Task directions: Once you find the line with "D1: diode 1N4007" in the entries below, return exactly every line from it through the line with "C3: 330uF (COM, VBUS) -> 330uF (+12V, VBUS)".

>>>

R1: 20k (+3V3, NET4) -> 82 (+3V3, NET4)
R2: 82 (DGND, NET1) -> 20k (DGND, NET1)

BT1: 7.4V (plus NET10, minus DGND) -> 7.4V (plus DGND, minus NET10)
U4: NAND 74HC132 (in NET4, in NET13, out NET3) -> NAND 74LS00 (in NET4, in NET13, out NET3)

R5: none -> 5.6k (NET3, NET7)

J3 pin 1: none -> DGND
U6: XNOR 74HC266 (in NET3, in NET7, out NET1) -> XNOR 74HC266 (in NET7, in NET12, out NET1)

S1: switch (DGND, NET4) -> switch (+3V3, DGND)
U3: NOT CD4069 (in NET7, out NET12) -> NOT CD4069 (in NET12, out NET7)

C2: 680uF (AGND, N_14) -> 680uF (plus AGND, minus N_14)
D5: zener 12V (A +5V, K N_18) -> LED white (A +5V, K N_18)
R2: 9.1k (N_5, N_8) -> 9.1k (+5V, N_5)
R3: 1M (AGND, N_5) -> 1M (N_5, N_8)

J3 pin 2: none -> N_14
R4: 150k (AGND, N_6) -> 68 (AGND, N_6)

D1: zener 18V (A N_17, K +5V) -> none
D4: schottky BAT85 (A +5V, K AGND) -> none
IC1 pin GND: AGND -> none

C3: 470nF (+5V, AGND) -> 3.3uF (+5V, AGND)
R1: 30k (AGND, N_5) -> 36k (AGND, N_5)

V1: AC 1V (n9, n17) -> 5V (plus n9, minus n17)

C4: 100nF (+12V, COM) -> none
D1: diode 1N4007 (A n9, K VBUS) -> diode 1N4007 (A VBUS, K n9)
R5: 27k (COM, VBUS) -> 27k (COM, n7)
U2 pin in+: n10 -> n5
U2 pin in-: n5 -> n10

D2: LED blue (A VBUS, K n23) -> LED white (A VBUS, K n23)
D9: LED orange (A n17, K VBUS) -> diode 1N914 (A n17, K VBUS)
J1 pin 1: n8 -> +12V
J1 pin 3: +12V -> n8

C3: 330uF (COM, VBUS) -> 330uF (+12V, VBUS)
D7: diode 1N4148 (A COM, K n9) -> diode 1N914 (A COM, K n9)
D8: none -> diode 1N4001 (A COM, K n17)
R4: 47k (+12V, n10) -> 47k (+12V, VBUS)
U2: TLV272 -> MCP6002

<<<

Exercise answer:
D1: diode 1N4007 (A n9, K VBUS) -> diode 1N4007 (A VBUS, K n9)
R5: 27k (COM, VBUS) -> 27k (COM, n7)
U2 pin in+: n10 -> n5
U2 pin in-: n5 -> n10

D2: LED blue (A VBUS, K n23) -> LED white (A VBUS, K n23)
D9: LED orange (A n17, K VBUS) -> diode 1N914 (A n17, K VBUS)
J1 pin 1: n8 -> +12V
J1 pin 3: +12V -> n8

C3: 330uF (COM, VBUS) -> 330uF (+12V, VBUS)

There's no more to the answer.